(Recorded information begins)

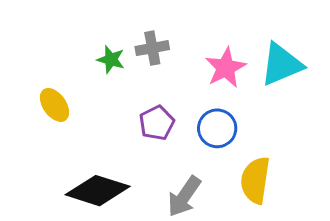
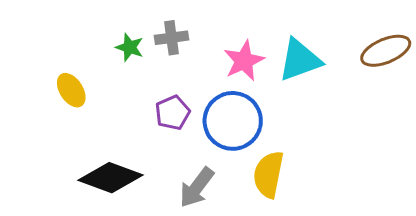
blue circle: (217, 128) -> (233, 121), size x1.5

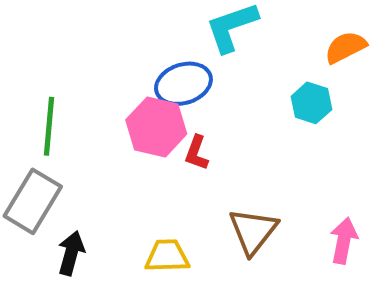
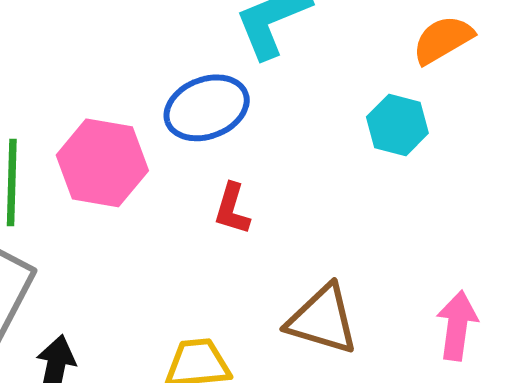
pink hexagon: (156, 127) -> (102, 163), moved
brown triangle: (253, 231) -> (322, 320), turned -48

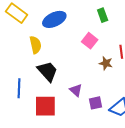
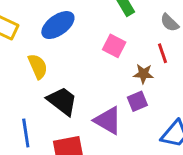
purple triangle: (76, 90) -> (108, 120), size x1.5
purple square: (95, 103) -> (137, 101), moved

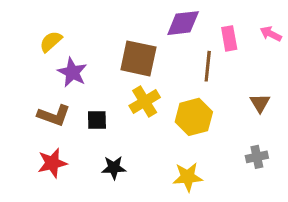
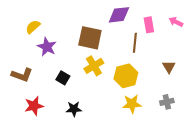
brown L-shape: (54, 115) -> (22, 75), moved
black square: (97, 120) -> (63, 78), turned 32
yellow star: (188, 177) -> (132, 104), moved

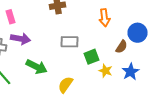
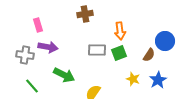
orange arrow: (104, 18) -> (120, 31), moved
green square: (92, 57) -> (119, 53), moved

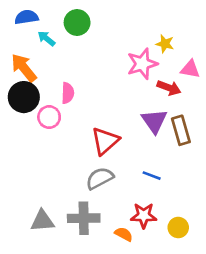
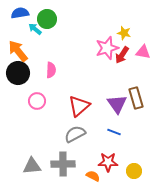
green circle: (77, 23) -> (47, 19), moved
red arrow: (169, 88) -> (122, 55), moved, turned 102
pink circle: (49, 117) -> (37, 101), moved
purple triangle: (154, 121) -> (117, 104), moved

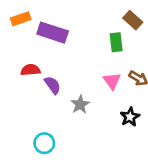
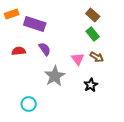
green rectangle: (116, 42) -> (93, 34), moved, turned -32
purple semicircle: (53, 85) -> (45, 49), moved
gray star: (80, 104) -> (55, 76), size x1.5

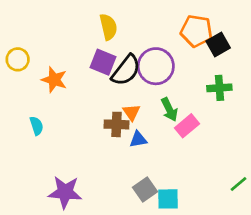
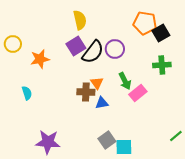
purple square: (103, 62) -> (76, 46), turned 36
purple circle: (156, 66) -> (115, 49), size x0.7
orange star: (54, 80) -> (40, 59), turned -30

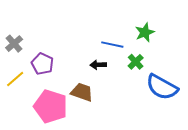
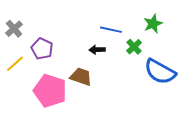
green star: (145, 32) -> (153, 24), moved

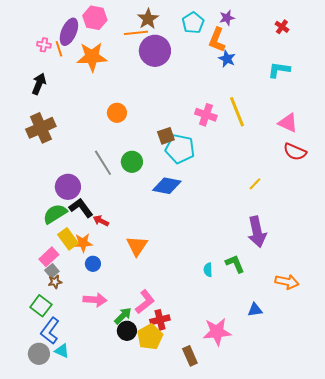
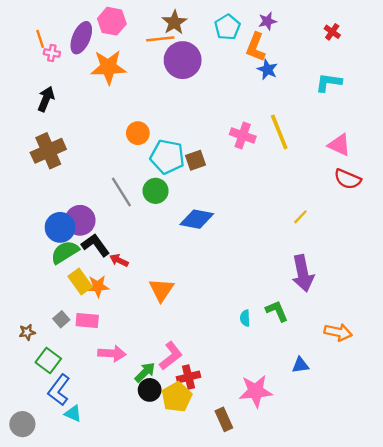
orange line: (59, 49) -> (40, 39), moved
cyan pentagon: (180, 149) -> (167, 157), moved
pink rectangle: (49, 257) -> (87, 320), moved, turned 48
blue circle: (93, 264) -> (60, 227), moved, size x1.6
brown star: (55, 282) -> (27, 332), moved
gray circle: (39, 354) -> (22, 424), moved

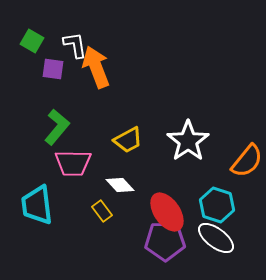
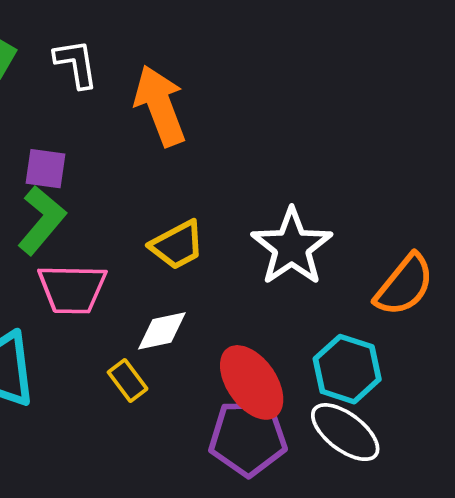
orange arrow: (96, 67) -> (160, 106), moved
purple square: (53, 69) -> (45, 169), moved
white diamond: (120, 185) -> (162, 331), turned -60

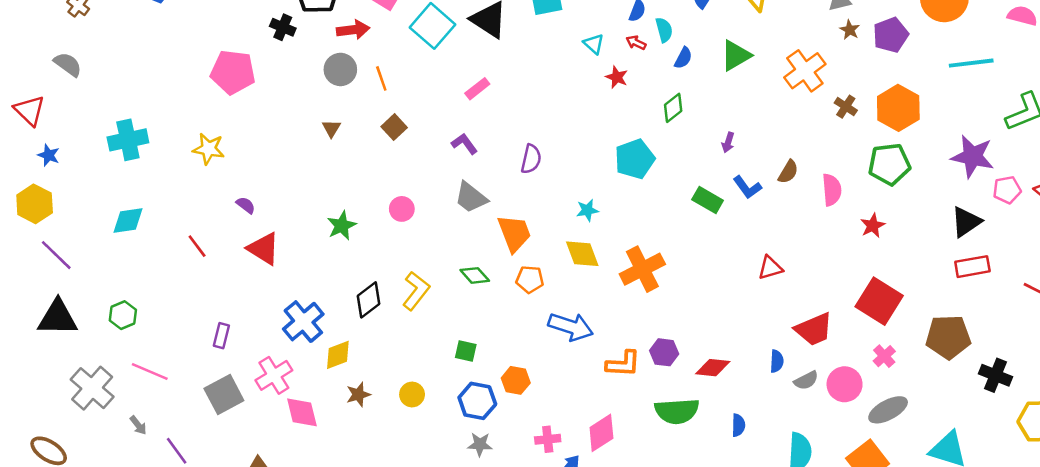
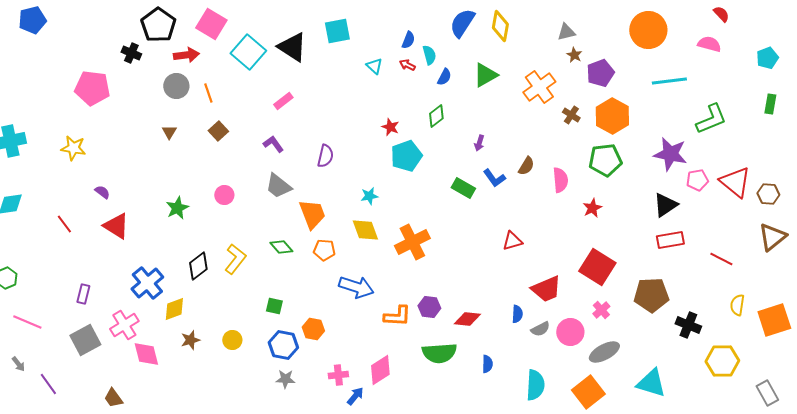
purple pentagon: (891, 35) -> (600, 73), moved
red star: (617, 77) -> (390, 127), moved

(Recorded information ends)

▸ Task requirements
Check each line of the data above for the string "arrow" and report only how many lines have it.

▸ Result
3